Your objective.
All that is needed is the run of lines from the top of the entries to the line with "(233, 285) = (312, 392): black", that line included, repeated exactly and free of pictures.

Exercise input.

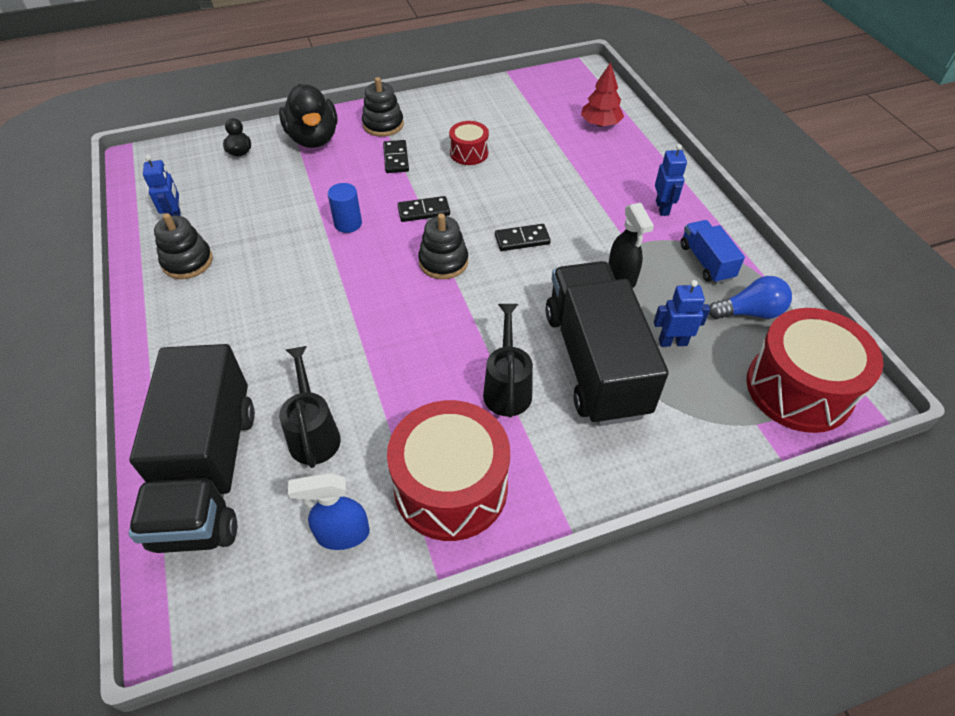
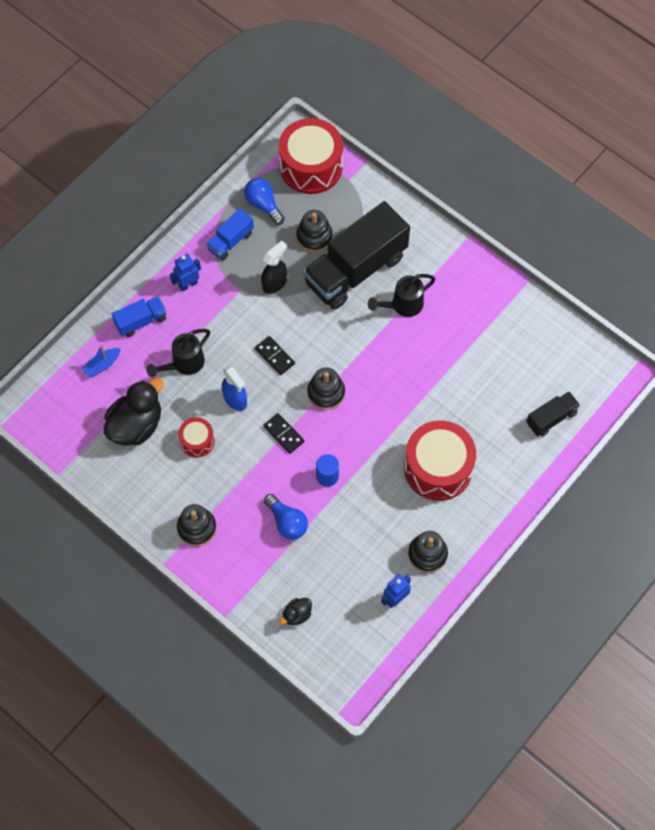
camera: 120 degrees left, 15 degrees up
(208, 473) = (551, 418): black truck -> black truck, size x0.47
(313, 139) = (247, 569): black duck -> black duck (136, 425)
(313, 433) = (495, 384): black watering can -> black watering can (184, 364)
(330, 178) = (287, 522): none -> blue light bulb
(342, 534) = (537, 334): blue spray bottle -> blue spray bottle (235, 399)
(396, 158) = (235, 490): black domino -> none
(451, 487) = (480, 301): red drum -> red drum (438, 468)
(600, 124) = (102, 365): red tree -> blue boat
(635, 162) = (141, 321): none -> blue truck
(672, 342) = (314, 237): blue robot -> black stacking toy

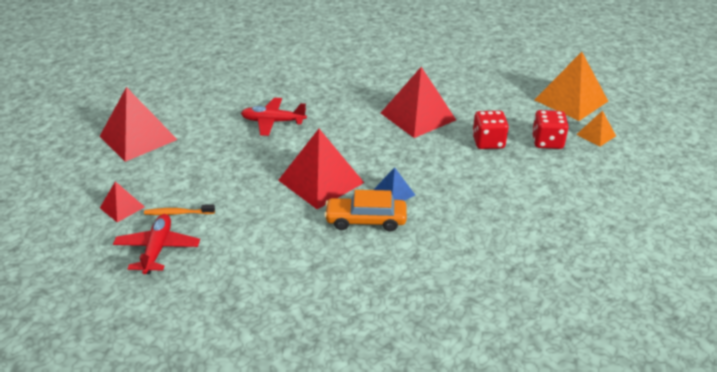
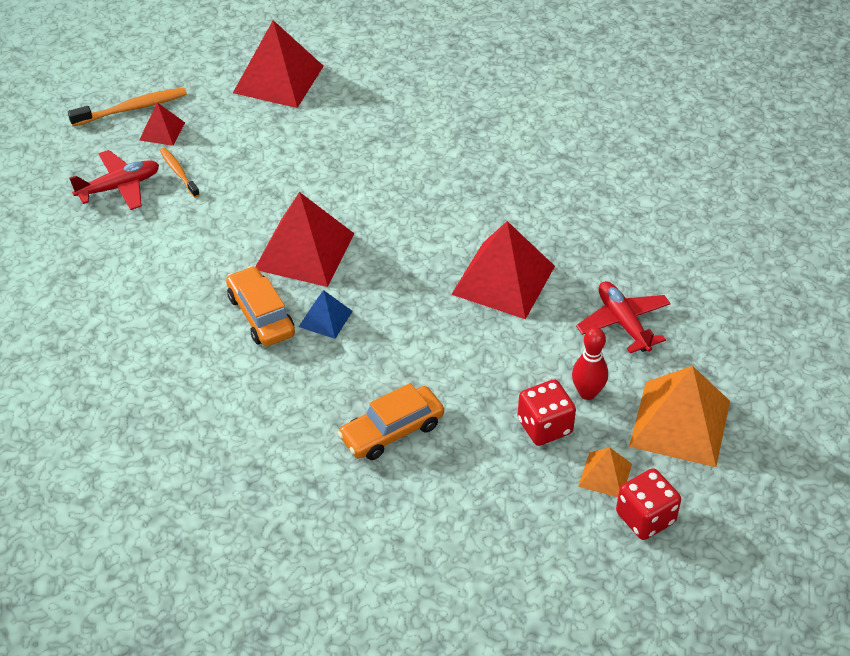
camera: 60 degrees right, 10 degrees up
(76, 214) = (132, 108): none -> orange toothbrush
(273, 122) = (388, 162): red plane -> red plane (623, 323)
(488, 142) = (496, 367): red dice -> red dice (645, 518)
(515, 198) = (392, 431): none -> orange car
(530, 120) = (587, 393): none -> red bowling pin

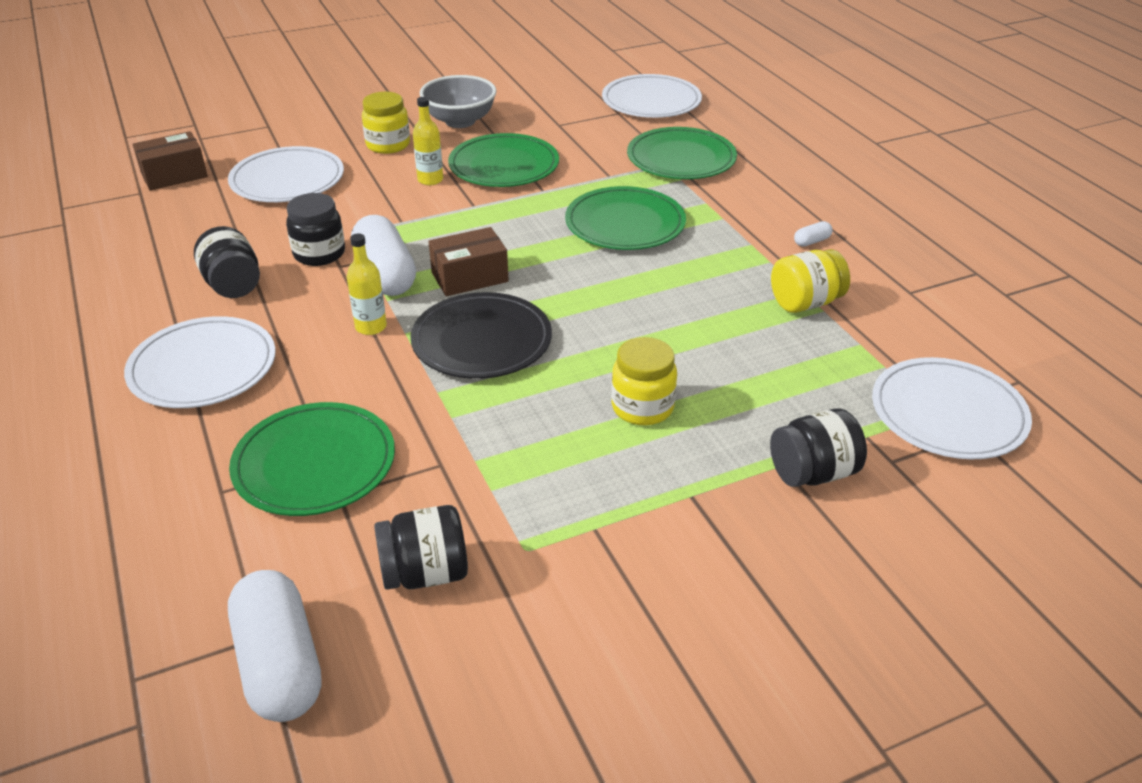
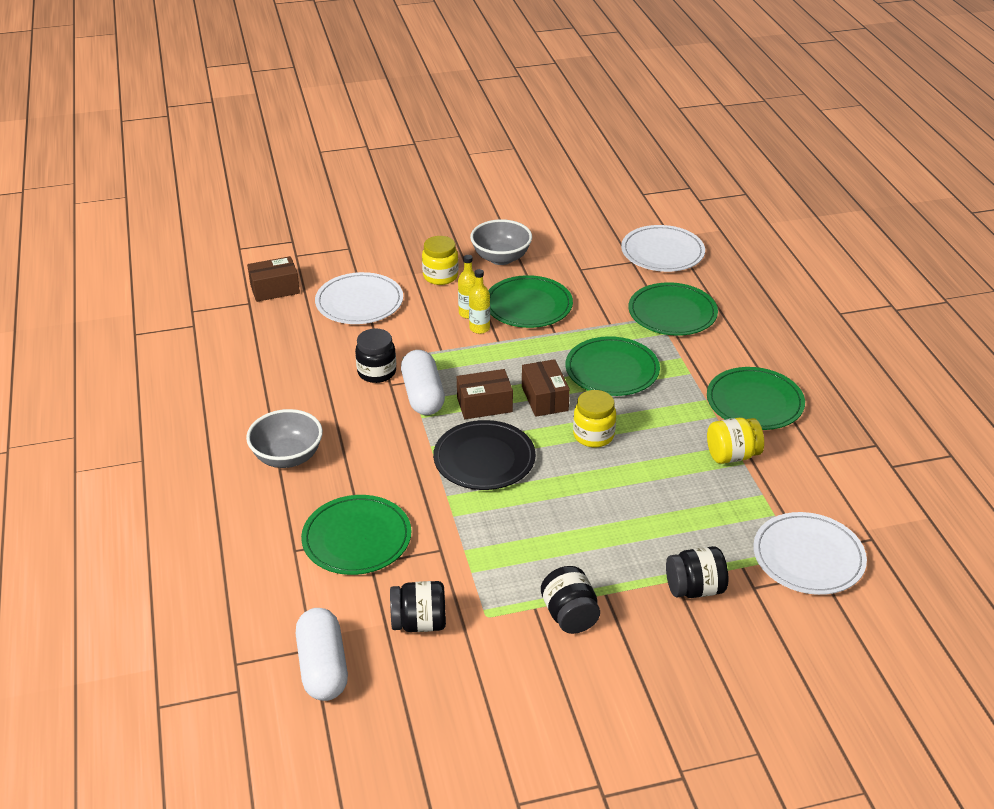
camera: 10 degrees right, 0 degrees up
(203, 367) = (287, 457): white plate -> grey bowl
(233, 285) = (312, 392): black jar -> black jar (569, 615)
(371, 327) = (407, 438): yellow bottle -> yellow bottle (479, 328)
(547, 262) = (544, 398): none -> brown box
(642, 407) = (588, 525): yellow jar -> yellow jar (593, 435)
(812, 241) = (754, 402): white capsule -> green plate

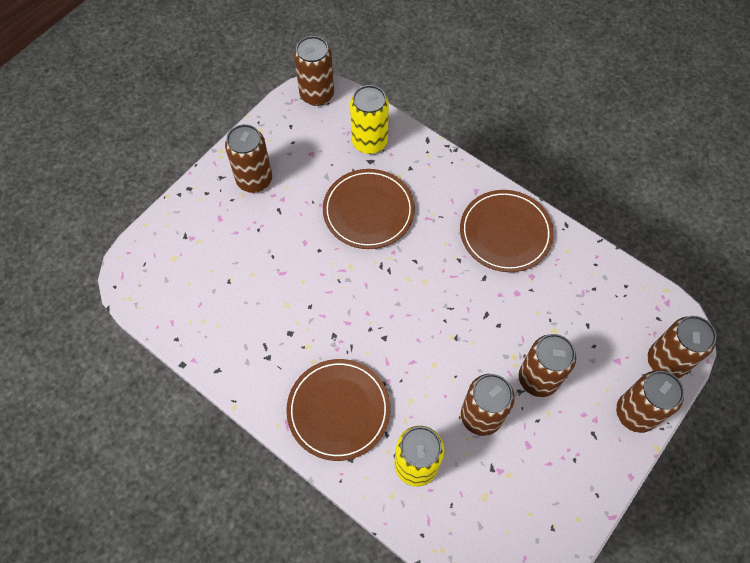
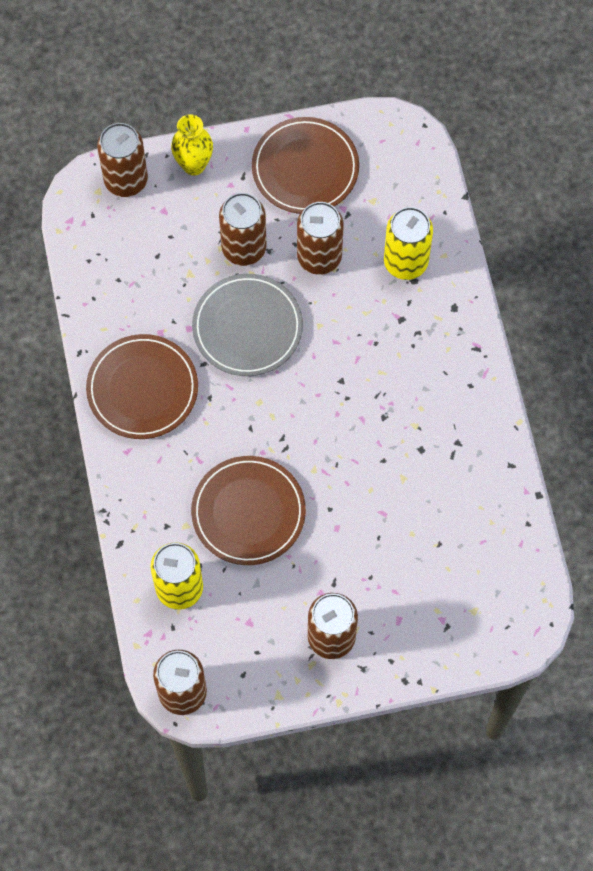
camera: 140 degrees left, 5 degrees up
(338, 410) = (432, 351): brown plate -> brown plate (305, 168)
(480, 324) = (247, 327): none -> grey plate
(635, 413) = (194, 165): brown can -> yellow vase

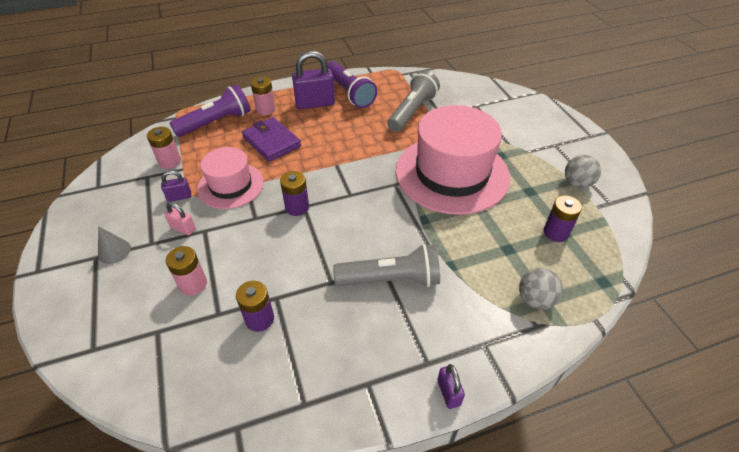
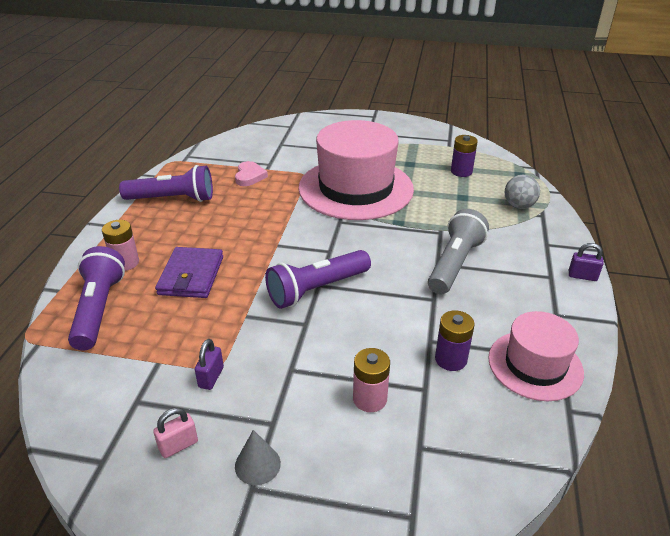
camera: 60 degrees left, 10 degrees down
(170, 162) = (131, 371): pink battery -> none
(183, 228) = (272, 387): pink padlock -> pink padlock (178, 445)
(230, 185) = (234, 328): pink hat -> pink hat (535, 365)
(271, 142) = (191, 276): purple wallet -> purple wallet turned 75 degrees counterclockwise
(297, 207) = (317, 289): purple battery -> purple flashlight
(315, 103) = (161, 226): purple padlock -> none
(412, 112) = (249, 176): grey flashlight -> pink heart
(577, 183) = (419, 143): grey ball -> none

Task result.
camera: 120 degrees left, 15 degrees up
(208, 473) = (551, 418): black truck -> black truck, size x0.47
(313, 139) = (247, 569): black duck -> black duck (136, 425)
(313, 433) = (495, 384): black watering can -> black watering can (184, 364)
(330, 178) = (287, 522): none -> blue light bulb
(342, 534) = (537, 334): blue spray bottle -> blue spray bottle (235, 399)
(396, 158) = (235, 490): black domino -> none
(451, 487) = (480, 301): red drum -> red drum (438, 468)
(600, 124) = (102, 365): red tree -> blue boat
(635, 162) = (141, 321): none -> blue truck
(672, 342) = (314, 237): blue robot -> black stacking toy

camera: 60 degrees right, 10 degrees up
(76, 214) = (132, 108): none -> orange toothbrush
(273, 122) = (388, 162): red plane -> red plane (623, 323)
(488, 142) = (496, 367): red dice -> red dice (645, 518)
(515, 198) = (392, 431): none -> orange car
(530, 120) = (587, 393): none -> red bowling pin

camera: 10 degrees right, 0 degrees up
(203, 367) = (287, 457): white plate -> grey bowl
(233, 285) = (312, 392): black jar -> black jar (569, 615)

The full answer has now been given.